== EXERCISE DESCRIPTION ==
Word for word, set down every line of the entries below from the line with "IC3: buffer CD4050" to the line with "TP101: test point (VC2) -> none", including both, and no other line.

== EXCERPTED DATA ==

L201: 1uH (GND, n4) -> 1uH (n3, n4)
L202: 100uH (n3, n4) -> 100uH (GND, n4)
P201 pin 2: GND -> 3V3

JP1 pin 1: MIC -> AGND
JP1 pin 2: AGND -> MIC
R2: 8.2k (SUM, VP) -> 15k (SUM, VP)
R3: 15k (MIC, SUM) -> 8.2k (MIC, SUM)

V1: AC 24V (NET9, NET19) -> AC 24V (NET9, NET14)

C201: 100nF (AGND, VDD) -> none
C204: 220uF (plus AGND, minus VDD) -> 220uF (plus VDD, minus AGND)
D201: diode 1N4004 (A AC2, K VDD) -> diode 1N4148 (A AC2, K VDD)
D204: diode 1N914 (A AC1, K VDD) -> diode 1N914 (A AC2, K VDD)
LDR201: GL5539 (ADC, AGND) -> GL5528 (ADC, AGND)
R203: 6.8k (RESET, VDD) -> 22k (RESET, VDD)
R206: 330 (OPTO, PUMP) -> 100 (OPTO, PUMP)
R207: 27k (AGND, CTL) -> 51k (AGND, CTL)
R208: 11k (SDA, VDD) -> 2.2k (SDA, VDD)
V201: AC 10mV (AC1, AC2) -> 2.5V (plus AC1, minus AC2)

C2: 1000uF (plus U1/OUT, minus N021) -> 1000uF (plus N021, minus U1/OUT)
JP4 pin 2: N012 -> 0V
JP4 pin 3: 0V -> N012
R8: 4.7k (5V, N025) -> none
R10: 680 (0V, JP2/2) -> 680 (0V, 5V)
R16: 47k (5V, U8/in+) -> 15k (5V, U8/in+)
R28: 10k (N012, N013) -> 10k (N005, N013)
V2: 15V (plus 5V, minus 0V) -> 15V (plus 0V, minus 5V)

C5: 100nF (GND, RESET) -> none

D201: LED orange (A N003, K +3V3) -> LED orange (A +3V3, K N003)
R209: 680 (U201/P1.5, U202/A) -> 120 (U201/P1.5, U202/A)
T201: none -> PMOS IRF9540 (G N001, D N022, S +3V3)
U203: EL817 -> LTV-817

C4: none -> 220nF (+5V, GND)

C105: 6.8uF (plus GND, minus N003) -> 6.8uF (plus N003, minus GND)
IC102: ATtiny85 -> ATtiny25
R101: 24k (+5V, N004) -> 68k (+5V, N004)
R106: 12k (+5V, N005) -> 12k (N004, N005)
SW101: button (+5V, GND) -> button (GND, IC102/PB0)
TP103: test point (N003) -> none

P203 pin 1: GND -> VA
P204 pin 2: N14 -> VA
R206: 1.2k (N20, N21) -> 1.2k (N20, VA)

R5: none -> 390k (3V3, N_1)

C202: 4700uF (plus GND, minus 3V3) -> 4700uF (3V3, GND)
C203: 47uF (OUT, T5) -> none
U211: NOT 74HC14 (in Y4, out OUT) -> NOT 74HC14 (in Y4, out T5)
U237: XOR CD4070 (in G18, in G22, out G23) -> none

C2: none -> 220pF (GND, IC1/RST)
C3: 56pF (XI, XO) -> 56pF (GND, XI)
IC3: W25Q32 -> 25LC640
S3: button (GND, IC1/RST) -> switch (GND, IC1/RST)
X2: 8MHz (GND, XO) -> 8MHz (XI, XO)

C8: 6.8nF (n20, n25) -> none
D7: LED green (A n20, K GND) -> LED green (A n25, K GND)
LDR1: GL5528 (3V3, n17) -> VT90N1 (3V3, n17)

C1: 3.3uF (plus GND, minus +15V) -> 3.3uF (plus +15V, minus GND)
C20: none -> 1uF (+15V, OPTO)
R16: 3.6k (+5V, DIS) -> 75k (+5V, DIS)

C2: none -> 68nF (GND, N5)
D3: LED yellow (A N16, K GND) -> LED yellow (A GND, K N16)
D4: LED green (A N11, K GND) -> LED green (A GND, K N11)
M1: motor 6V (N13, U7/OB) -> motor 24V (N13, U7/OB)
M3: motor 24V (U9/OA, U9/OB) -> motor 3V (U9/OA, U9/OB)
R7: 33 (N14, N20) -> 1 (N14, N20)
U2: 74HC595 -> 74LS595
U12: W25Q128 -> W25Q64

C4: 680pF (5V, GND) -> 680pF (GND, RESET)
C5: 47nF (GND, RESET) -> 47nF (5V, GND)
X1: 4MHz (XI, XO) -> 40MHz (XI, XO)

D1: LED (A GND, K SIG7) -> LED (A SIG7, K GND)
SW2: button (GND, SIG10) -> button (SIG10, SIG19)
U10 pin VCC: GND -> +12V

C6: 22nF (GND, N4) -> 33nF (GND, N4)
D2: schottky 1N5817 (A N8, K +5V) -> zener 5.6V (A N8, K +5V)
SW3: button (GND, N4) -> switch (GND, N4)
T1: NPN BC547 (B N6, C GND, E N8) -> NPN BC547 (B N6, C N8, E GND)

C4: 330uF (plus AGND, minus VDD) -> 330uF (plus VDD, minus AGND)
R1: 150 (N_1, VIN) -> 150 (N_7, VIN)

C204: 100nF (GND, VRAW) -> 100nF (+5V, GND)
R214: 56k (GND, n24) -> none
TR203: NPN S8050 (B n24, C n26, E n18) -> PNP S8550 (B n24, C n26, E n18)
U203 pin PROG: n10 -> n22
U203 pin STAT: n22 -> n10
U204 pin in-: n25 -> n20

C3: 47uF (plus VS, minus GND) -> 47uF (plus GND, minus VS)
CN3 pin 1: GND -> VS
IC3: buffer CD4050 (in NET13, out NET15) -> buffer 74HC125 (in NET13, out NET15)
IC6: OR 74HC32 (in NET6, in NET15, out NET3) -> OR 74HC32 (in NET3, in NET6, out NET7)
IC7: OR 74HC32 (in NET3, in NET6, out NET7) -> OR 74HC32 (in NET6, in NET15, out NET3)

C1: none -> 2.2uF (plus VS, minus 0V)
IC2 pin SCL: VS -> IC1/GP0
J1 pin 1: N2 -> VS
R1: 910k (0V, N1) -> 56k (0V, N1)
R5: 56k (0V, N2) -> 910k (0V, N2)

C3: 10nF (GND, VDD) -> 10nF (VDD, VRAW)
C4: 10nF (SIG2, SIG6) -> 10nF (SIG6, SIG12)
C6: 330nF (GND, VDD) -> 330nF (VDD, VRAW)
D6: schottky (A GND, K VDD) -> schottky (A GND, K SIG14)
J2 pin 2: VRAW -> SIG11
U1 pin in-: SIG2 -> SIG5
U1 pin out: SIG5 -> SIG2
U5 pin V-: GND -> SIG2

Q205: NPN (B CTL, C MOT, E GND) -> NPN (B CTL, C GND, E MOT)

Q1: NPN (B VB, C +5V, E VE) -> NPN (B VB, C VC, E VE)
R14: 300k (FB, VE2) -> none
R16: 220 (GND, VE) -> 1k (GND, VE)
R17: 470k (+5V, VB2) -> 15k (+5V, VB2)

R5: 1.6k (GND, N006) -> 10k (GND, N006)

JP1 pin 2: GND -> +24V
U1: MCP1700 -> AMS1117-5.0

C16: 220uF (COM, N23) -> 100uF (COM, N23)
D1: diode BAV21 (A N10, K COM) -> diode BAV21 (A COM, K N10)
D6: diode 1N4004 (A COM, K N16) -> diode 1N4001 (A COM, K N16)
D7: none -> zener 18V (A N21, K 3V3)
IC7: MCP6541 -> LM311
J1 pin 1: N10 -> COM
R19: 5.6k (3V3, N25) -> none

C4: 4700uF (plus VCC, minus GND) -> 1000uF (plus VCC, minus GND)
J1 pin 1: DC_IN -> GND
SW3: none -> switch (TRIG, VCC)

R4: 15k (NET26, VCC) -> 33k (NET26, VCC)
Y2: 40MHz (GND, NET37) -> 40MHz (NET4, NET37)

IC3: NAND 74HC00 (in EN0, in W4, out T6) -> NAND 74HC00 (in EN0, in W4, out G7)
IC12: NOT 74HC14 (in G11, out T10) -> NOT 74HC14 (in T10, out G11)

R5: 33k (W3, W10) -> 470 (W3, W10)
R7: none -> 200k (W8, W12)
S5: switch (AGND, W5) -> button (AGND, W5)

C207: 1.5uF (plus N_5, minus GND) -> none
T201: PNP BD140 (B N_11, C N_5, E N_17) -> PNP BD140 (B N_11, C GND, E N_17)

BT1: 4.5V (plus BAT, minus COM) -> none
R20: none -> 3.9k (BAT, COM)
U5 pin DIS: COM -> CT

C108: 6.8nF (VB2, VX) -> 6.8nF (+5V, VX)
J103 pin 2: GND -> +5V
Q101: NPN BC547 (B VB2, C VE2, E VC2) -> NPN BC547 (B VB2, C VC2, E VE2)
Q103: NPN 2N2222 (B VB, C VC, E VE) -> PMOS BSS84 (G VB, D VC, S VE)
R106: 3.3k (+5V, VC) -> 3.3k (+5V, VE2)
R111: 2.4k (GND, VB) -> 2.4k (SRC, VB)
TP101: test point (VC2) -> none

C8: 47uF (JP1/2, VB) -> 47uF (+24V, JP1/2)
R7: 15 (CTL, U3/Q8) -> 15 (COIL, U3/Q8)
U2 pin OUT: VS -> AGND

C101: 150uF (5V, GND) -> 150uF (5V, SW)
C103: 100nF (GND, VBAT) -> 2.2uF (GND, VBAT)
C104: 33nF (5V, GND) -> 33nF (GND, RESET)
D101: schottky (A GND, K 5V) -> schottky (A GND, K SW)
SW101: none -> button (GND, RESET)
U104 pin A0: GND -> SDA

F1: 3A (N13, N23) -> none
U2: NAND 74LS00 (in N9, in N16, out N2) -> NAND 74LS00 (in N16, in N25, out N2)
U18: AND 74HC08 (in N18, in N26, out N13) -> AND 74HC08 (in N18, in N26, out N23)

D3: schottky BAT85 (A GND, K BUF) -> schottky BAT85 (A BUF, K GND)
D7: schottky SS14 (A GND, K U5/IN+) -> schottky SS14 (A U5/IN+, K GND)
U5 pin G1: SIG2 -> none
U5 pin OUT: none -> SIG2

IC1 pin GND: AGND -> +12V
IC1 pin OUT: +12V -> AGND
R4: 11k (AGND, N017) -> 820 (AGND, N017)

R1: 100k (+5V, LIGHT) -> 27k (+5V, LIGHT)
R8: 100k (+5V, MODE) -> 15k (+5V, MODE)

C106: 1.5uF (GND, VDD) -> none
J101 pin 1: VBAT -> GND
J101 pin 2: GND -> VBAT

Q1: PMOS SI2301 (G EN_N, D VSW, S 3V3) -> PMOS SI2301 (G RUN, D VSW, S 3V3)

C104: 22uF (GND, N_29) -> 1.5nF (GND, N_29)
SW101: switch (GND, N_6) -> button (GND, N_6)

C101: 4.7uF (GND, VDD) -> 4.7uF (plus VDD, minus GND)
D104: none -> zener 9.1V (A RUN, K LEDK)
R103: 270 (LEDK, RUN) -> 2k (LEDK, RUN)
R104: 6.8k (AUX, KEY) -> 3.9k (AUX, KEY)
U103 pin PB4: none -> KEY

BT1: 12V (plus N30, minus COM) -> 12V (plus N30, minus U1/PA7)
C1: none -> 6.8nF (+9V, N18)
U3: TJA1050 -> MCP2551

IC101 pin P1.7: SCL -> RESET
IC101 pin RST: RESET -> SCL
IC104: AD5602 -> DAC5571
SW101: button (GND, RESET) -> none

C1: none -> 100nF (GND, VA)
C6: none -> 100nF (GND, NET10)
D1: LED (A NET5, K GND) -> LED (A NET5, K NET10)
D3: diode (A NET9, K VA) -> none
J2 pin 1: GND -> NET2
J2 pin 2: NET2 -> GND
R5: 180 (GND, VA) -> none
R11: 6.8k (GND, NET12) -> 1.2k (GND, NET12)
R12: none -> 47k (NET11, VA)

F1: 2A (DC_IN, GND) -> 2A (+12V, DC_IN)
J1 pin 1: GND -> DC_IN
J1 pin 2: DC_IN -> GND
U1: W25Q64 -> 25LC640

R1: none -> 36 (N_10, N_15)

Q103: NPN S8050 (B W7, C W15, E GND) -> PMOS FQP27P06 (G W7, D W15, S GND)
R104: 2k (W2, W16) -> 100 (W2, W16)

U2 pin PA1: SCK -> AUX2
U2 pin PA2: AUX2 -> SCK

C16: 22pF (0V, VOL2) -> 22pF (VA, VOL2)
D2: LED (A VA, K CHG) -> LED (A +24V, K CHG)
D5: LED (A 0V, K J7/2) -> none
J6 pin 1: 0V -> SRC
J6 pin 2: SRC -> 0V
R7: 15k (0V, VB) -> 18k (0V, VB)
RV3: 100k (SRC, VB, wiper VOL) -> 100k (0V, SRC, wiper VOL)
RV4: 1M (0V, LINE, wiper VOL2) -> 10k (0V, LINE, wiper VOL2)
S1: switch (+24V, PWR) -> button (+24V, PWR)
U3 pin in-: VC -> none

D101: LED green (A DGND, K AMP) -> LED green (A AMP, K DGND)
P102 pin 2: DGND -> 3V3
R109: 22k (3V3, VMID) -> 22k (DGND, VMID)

== FINISHED TASK ==
IC3: buffer CD4050 (in NET13, out NET15) -> buffer 74HC125 (in NET13, out NET15)
IC6: OR 74HC32 (in NET6, in NET15, out NET3) -> OR 74HC32 (in NET3, in NET6, out NET7)
IC7: OR 74HC32 (in NET3, in NET6, out NET7) -> OR 74HC32 (in NET6, in NET15, out NET3)

C1: none -> 2.2uF (plus VS, minus 0V)
IC2 pin SCL: VS -> IC1/GP0
J1 pin 1: N2 -> VS
R1: 910k (0V, N1) -> 56k (0V, N1)
R5: 56k (0V, N2) -> 910k (0V, N2)

C3: 10nF (GND, VDD) -> 10nF (VDD, VRAW)
C4: 10nF (SIG2, SIG6) -> 10nF (SIG6, SIG12)
C6: 330nF (GND, VDD) -> 330nF (VDD, VRAW)
D6: schottky (A GND, K VDD) -> schottky (A GND, K SIG14)
J2 pin 2: VRAW -> SIG11
U1 pin in-: SIG2 -> SIG5
U1 pin out: SIG5 -> SIG2
U5 pin V-: GND -> SIG2

Q205: NPN (B CTL, C MOT, E GND) -> NPN (B CTL, C GND, E MOT)

Q1: NPN (B VB, C +5V, E VE) -> NPN (B VB, C VC, E VE)
R14: 300k (FB, VE2) -> none
R16: 220 (GND, VE) -> 1k (GND, VE)
R17: 470k (+5V, VB2) -> 15k (+5V, VB2)

R5: 1.6k (GND, N006) -> 10k (GND, N006)

JP1 pin 2: GND -> +24V
U1: MCP1700 -> AMS1117-5.0

C16: 220uF (COM, N23) -> 100uF (COM, N23)
D1: diode BAV21 (A N10, K COM) -> diode BAV21 (A COM, K N10)
D6: diode 1N4004 (A COM, K N16) -> diode 1N4001 (A COM, K N16)
D7: none -> zener 18V (A N21, K 3V3)
IC7: MCP6541 -> LM311
J1 pin 1: N10 -> COM
R19: 5.6k (3V3, N25) -> none

C4: 4700uF (plus VCC, minus GND) -> 1000uF (plus VCC, minus GND)
J1 pin 1: DC_IN -> GND
SW3: none -> switch (TRIG, VCC)

R4: 15k (NET26, VCC) -> 33k (NET26, VCC)
Y2: 40MHz (GND, NET37) -> 40MHz (NET4, NET37)

IC3: NAND 74HC00 (in EN0, in W4, out T6) -> NAND 74HC00 (in EN0, in W4, out G7)
IC12: NOT 74HC14 (in G11, out T10) -> NOT 74HC14 (in T10, out G11)

R5: 33k (W3, W10) -> 470 (W3, W10)
R7: none -> 200k (W8, W12)
S5: switch (AGND, W5) -> button (AGND, W5)

C207: 1.5uF (plus N_5, minus GND) -> none
T201: PNP BD140 (B N_11, C N_5, E N_17) -> PNP BD140 (B N_11, C GND, E N_17)

BT1: 4.5V (plus BAT, minus COM) -> none
R20: none -> 3.9k (BAT, COM)
U5 pin DIS: COM -> CT

C108: 6.8nF (VB2, VX) -> 6.8nF (+5V, VX)
J103 pin 2: GND -> +5V
Q101: NPN BC547 (B VB2, C VE2, E VC2) -> NPN BC547 (B VB2, C VC2, E VE2)
Q103: NPN 2N2222 (B VB, C VC, E VE) -> PMOS BSS84 (G VB, D VC, S VE)
R106: 3.3k (+5V, VC) -> 3.3k (+5V, VE2)
R111: 2.4k (GND, VB) -> 2.4k (SRC, VB)
TP101: test point (VC2) -> none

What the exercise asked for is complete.